- [ACTIVITY]
The lines from the one with "camera: 10 degrees right, 20 degrees up" through the last line below are to be copied exactly; no other lines are to be returned.

- [THE DATA]
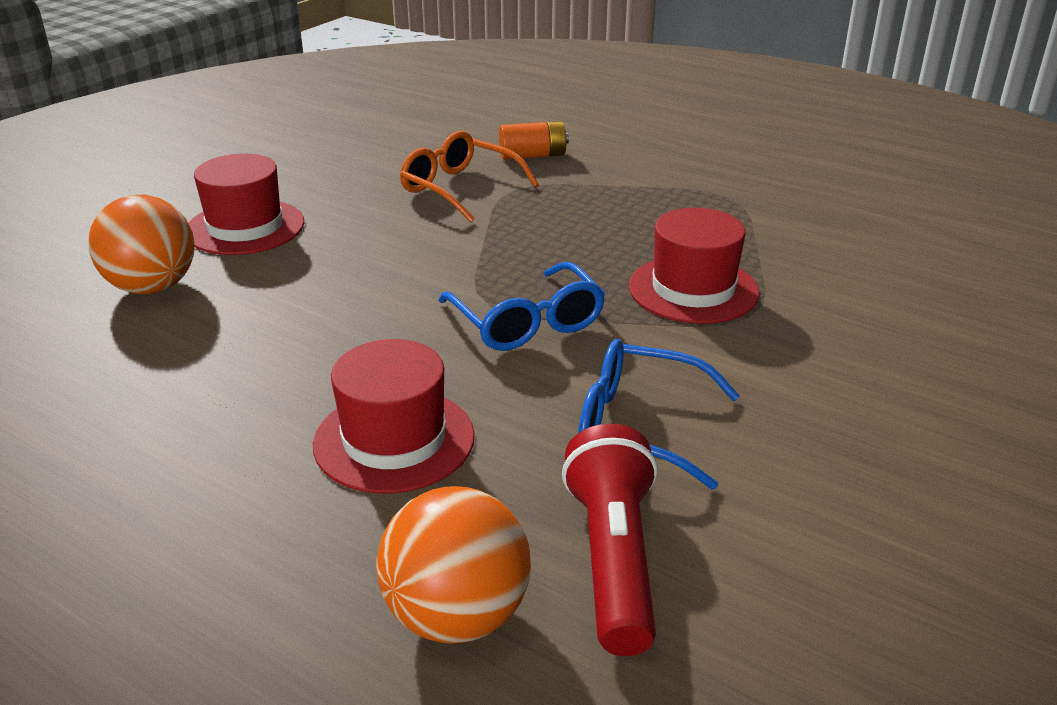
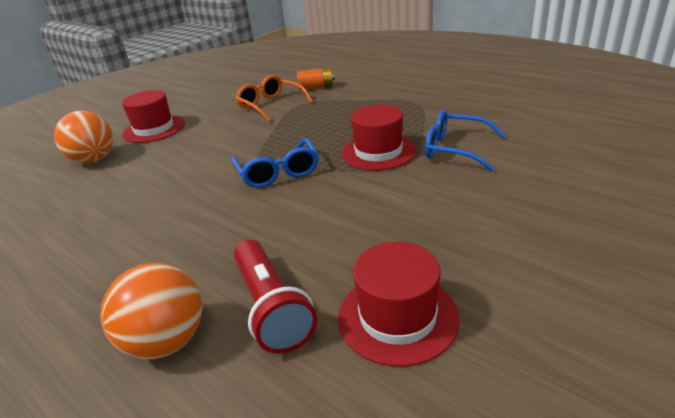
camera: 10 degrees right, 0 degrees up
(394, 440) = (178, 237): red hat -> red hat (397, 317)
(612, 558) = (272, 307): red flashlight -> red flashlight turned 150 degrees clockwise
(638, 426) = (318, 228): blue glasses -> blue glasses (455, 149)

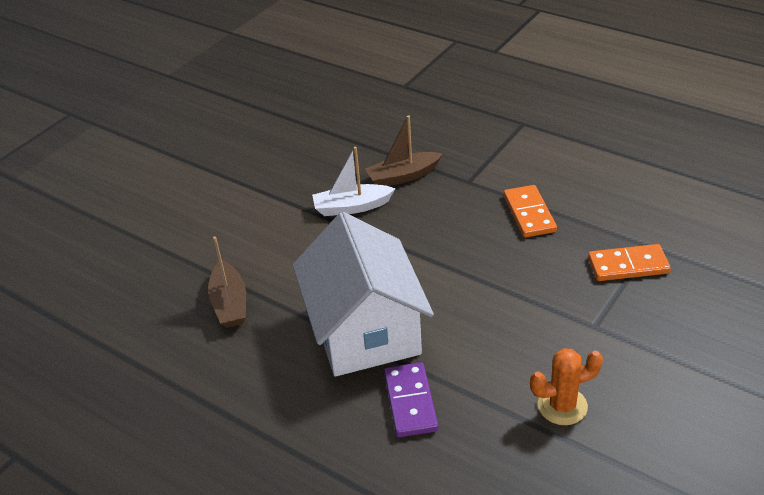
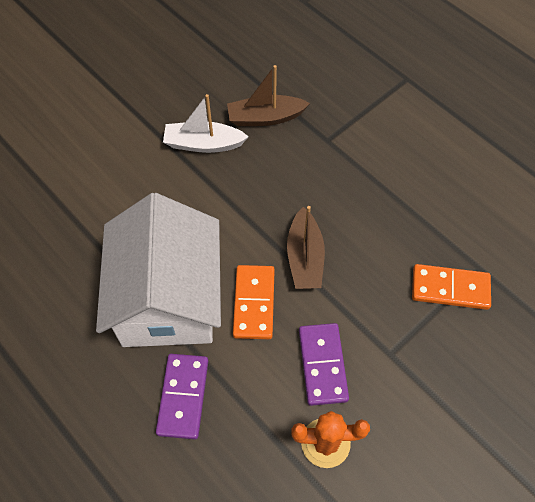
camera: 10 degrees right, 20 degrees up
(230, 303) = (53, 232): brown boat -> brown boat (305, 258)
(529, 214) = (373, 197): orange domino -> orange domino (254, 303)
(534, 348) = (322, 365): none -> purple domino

- [EXPECTED ANSWER]
camera: 10 degrees right, 20 degrees up
(230, 303) = (53, 232): brown boat -> brown boat (305, 258)
(529, 214) = (373, 197): orange domino -> orange domino (254, 303)
(534, 348) = (322, 365): none -> purple domino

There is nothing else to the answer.